## What is needed
Wherever a line in the data holds the word "Final", pull that line out.

Start of Dataset content

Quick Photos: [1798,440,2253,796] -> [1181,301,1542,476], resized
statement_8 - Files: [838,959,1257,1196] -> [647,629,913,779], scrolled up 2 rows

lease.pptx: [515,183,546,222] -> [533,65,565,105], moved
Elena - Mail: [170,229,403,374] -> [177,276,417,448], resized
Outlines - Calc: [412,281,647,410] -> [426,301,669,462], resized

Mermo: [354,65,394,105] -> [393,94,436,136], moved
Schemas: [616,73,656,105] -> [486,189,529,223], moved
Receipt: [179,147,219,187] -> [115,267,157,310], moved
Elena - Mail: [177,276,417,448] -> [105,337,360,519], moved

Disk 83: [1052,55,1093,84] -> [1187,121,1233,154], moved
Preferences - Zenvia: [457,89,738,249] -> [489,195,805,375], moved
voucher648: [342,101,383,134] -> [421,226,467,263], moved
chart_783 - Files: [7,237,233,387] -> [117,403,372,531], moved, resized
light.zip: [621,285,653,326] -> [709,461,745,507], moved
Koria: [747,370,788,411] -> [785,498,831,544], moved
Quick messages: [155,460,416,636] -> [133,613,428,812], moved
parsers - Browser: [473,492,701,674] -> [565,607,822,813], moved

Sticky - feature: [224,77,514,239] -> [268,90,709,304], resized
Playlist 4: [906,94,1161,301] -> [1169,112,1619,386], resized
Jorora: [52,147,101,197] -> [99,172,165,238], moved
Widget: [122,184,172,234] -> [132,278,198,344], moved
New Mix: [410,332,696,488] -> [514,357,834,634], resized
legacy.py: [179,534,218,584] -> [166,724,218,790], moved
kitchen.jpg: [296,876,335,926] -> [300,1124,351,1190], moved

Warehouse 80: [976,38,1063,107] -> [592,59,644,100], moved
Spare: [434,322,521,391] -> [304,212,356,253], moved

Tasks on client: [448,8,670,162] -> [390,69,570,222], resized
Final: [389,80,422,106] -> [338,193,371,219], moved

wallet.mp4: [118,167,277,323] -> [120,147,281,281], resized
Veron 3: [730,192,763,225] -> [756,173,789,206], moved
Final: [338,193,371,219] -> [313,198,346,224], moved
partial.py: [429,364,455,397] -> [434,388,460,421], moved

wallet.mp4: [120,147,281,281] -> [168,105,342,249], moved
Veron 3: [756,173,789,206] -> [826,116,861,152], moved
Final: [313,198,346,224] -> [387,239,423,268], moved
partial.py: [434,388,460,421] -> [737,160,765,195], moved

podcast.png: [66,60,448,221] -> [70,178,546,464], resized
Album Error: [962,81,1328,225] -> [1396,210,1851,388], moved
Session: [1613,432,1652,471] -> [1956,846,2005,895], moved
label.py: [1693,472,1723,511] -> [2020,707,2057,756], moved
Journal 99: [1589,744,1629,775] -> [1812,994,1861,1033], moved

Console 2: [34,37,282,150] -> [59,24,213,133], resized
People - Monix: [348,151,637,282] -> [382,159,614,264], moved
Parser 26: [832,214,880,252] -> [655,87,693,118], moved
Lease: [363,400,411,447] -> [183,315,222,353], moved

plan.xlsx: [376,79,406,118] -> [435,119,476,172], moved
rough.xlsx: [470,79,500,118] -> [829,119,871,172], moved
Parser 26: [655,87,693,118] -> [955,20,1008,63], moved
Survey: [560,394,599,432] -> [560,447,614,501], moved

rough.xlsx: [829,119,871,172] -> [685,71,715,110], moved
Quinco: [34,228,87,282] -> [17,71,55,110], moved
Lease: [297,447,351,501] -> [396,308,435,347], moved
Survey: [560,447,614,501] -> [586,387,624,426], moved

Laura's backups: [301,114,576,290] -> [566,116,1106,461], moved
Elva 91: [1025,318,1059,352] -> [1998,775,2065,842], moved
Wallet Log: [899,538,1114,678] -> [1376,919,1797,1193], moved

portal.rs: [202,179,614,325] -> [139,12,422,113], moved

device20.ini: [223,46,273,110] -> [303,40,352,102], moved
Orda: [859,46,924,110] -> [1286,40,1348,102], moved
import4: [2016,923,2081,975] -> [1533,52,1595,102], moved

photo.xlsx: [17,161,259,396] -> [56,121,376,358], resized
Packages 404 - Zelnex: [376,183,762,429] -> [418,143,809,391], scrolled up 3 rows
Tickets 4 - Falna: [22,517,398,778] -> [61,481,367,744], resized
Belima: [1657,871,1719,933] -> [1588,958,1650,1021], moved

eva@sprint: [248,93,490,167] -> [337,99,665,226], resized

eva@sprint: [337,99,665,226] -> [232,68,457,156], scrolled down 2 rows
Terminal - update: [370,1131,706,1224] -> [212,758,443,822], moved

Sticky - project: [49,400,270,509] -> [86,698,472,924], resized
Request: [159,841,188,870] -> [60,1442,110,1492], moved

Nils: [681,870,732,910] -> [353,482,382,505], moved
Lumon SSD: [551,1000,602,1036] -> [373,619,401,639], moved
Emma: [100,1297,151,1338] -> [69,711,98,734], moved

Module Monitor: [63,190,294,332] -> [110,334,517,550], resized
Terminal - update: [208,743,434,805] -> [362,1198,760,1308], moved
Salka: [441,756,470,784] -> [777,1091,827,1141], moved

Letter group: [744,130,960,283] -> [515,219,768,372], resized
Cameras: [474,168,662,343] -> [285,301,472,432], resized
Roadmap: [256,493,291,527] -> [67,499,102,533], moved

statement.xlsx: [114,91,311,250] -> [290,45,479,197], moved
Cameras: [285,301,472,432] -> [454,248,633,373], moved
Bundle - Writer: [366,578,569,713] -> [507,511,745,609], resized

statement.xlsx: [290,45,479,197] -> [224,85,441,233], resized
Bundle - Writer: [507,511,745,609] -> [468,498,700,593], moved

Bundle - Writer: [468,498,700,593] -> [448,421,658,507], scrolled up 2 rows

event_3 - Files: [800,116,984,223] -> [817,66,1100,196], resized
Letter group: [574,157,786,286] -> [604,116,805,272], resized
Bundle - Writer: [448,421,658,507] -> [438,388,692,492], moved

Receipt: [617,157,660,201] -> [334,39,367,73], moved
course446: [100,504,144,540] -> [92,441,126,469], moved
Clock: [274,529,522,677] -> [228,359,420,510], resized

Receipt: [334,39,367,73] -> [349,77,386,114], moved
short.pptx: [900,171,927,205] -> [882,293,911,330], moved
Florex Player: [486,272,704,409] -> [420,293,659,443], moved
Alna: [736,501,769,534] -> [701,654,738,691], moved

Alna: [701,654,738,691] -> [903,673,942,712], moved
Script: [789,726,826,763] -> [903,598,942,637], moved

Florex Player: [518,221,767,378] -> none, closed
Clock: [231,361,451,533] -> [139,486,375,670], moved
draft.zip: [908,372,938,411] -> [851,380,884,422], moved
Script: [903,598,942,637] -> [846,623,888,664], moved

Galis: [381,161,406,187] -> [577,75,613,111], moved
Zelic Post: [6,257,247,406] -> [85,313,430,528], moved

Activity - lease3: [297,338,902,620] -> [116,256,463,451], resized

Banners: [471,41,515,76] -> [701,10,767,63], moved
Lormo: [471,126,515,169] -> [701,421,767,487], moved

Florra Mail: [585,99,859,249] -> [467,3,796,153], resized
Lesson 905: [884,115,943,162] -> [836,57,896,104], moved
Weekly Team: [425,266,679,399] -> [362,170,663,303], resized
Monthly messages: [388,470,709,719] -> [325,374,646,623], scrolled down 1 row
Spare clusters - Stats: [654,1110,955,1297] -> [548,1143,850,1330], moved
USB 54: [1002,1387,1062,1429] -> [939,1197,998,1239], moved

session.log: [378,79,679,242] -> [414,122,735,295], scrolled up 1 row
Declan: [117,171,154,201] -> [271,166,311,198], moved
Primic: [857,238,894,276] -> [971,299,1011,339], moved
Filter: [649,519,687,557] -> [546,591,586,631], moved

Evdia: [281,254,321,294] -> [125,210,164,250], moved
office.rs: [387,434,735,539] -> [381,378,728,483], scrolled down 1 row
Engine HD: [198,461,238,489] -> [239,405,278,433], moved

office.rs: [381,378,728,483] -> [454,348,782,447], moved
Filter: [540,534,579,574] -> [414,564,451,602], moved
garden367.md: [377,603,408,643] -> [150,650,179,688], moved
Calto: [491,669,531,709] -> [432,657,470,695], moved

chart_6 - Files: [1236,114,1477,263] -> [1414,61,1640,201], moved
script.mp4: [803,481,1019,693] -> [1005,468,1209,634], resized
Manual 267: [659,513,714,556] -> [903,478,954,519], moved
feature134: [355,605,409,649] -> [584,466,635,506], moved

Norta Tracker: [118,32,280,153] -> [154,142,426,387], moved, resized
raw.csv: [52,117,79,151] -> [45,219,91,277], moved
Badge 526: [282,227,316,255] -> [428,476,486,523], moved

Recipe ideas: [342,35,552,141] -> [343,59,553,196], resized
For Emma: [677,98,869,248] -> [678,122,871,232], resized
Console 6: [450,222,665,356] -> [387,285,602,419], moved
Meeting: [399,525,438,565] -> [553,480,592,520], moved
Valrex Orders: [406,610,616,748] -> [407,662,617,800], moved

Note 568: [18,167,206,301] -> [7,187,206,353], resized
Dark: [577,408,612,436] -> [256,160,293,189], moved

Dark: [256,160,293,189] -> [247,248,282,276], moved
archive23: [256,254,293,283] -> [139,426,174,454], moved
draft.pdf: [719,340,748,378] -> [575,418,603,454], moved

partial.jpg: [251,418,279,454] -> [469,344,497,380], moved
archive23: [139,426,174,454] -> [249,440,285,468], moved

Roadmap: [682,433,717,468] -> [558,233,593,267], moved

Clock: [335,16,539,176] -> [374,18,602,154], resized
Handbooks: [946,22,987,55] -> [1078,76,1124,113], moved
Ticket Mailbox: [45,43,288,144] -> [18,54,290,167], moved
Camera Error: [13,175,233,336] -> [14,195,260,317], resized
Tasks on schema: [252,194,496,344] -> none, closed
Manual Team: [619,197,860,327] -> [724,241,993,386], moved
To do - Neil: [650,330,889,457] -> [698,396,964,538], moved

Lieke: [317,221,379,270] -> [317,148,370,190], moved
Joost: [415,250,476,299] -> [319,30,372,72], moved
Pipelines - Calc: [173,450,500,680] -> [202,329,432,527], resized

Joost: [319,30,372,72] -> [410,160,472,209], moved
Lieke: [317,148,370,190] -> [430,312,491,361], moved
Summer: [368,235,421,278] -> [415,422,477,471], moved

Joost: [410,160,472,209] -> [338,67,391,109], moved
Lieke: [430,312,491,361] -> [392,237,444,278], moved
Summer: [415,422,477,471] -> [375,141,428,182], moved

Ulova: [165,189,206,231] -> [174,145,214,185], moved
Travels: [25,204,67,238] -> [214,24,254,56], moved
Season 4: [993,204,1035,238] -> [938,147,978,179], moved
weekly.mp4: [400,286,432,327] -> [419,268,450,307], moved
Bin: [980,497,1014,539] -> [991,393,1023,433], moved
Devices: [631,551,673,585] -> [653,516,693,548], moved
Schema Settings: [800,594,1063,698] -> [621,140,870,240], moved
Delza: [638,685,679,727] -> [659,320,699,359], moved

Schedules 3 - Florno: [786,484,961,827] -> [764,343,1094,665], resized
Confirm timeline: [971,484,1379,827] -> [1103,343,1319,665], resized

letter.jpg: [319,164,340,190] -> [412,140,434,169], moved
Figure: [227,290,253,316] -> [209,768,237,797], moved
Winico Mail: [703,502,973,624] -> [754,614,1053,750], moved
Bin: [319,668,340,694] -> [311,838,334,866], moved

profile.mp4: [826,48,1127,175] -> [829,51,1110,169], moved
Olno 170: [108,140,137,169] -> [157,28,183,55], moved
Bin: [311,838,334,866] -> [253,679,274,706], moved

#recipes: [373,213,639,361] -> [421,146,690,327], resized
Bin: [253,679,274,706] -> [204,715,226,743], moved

End of Dataset content

## Exercise response
Final: [389,80,422,106] -> [338,193,371,219], moved
Final: [338,193,371,219] -> [313,198,346,224], moved
Final: [313,198,346,224] -> [387,239,423,268], moved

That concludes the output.